## Work instructions
Could you reproduce, word for word, everything below from the line containing "building: [222,174,380,298] -> none" down to the line containing "building: [245,150,278,178] -> none", with both of those lines included and no others?

## Available data
+ + + + + + +

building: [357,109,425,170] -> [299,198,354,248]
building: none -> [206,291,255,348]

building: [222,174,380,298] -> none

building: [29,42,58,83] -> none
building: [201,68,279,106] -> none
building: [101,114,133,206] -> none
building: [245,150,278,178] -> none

+ + + + + + +

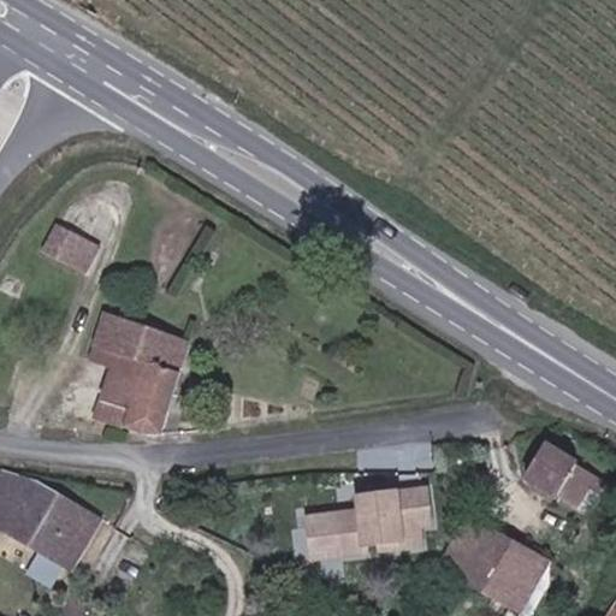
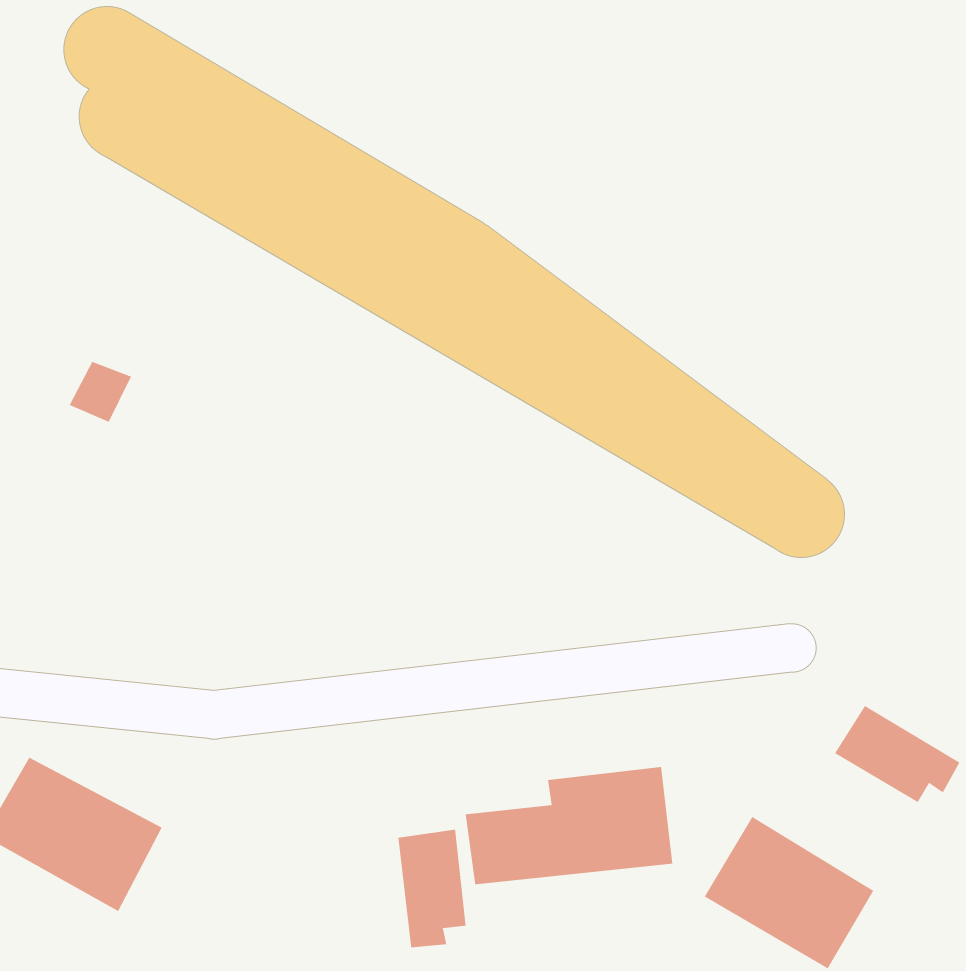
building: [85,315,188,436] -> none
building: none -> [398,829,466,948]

+ + + + + + +

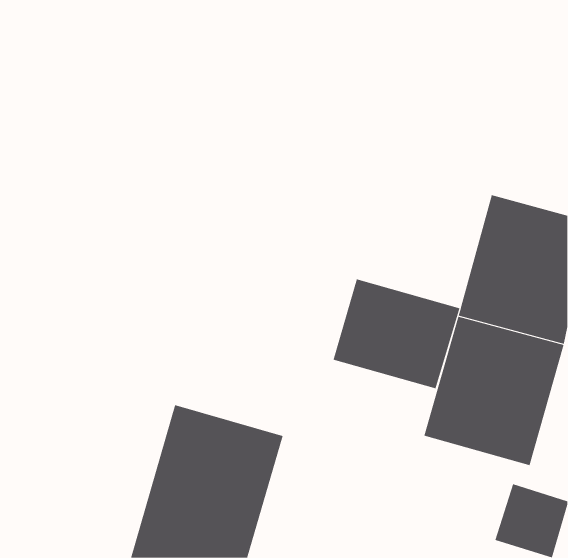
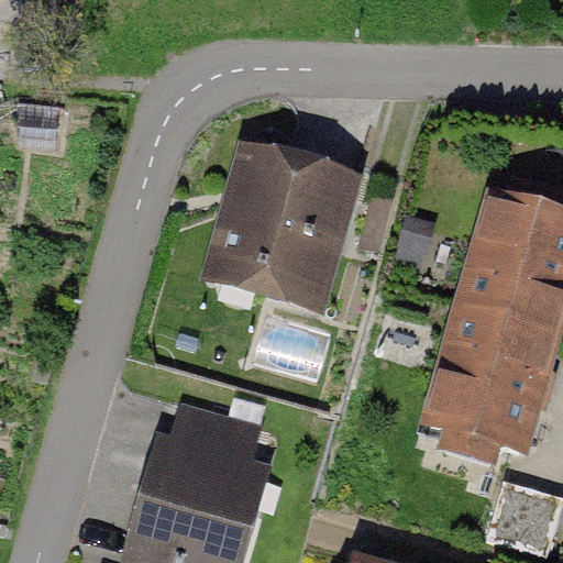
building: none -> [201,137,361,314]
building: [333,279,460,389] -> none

+ + + + + + +

## Exercise response
building: [222,174,380,298] -> none

building: [29,42,58,83] -> none
building: [201,68,279,106] -> none
building: [101,114,133,206] -> none
building: [245,150,278,178] -> none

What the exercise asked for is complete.